Exercise description
Pictures excluded, copy every record that follows exactly as it appears.
- - -
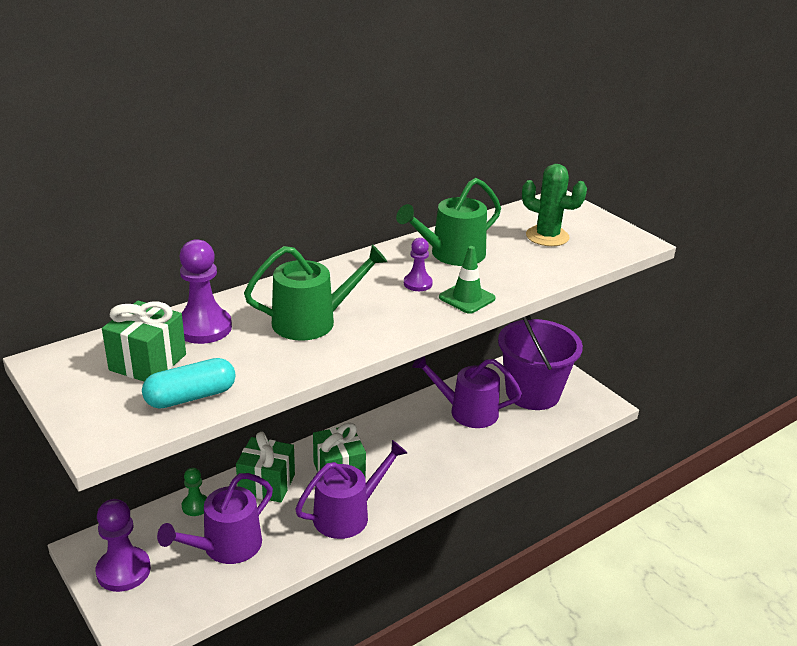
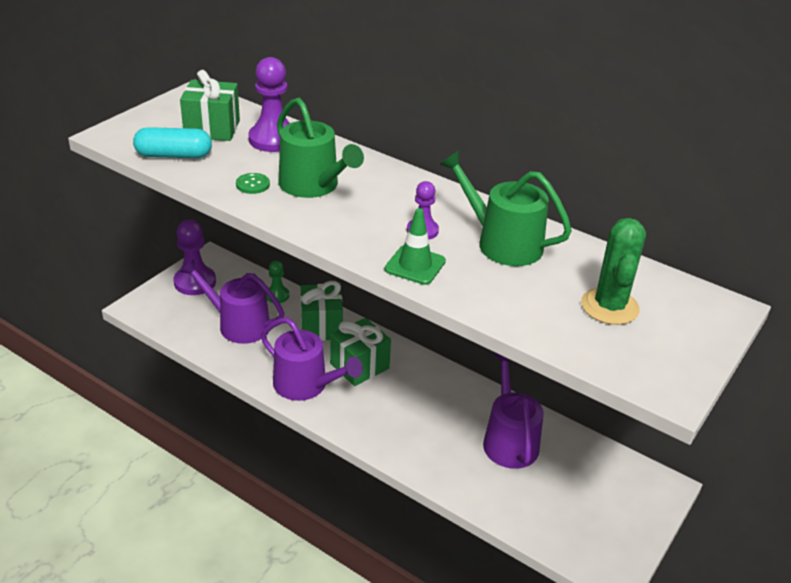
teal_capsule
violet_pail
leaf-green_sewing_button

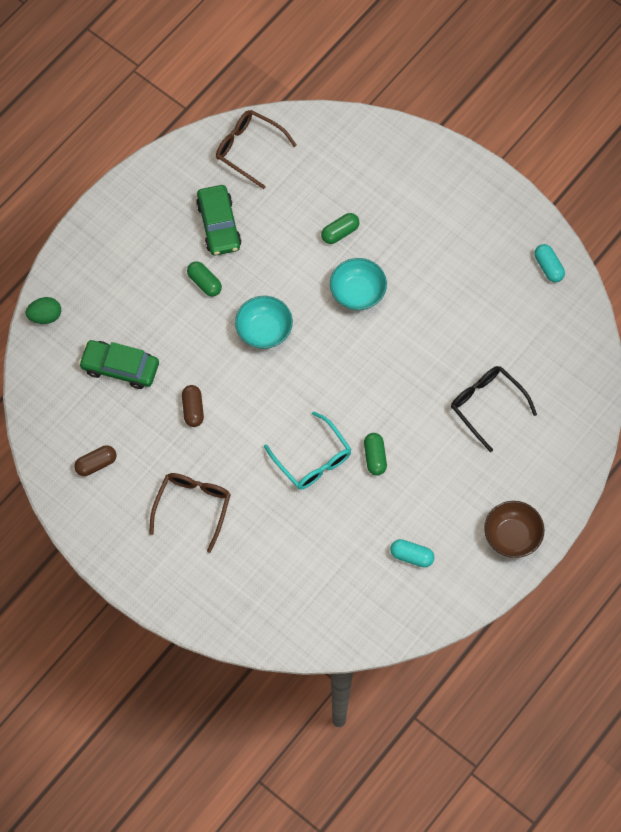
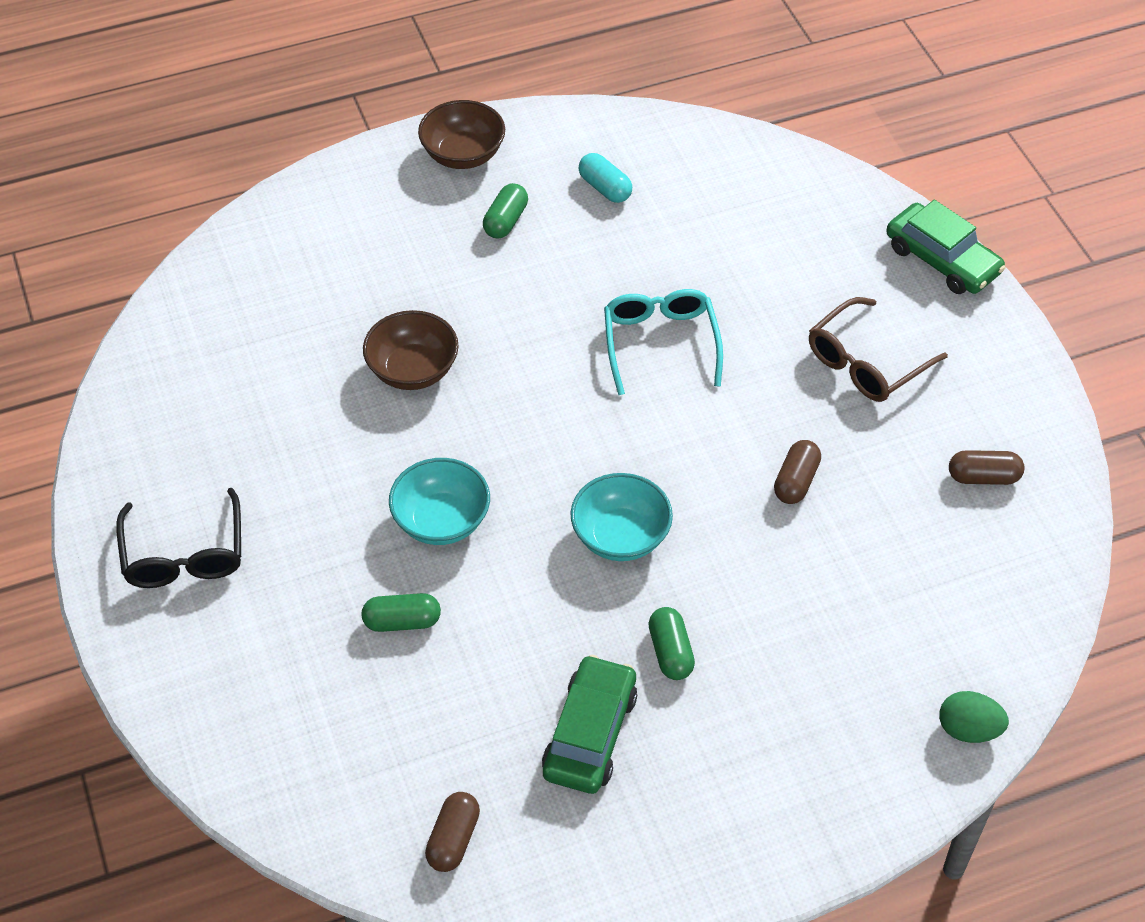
leaf-green_car (no. 2 from left)
russet_capsule (no. 1 from left)
leaf-green_capsule (no. 2 from left)
black_eyeglasses
teal_capsule (no. 2 from left in the first image)
russet_deep_dish (no. 1 from left)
- - -
Solution to this exercise
teal_capsule
violet_pail
leaf-green_sewing_button

leaf-green_car (no. 2 from left)
russet_capsule (no. 1 from left)
leaf-green_capsule (no. 2 from left)
black_eyeglasses
teal_capsule (no. 2 from left in the first image)
russet_deep_dish (no. 1 from left)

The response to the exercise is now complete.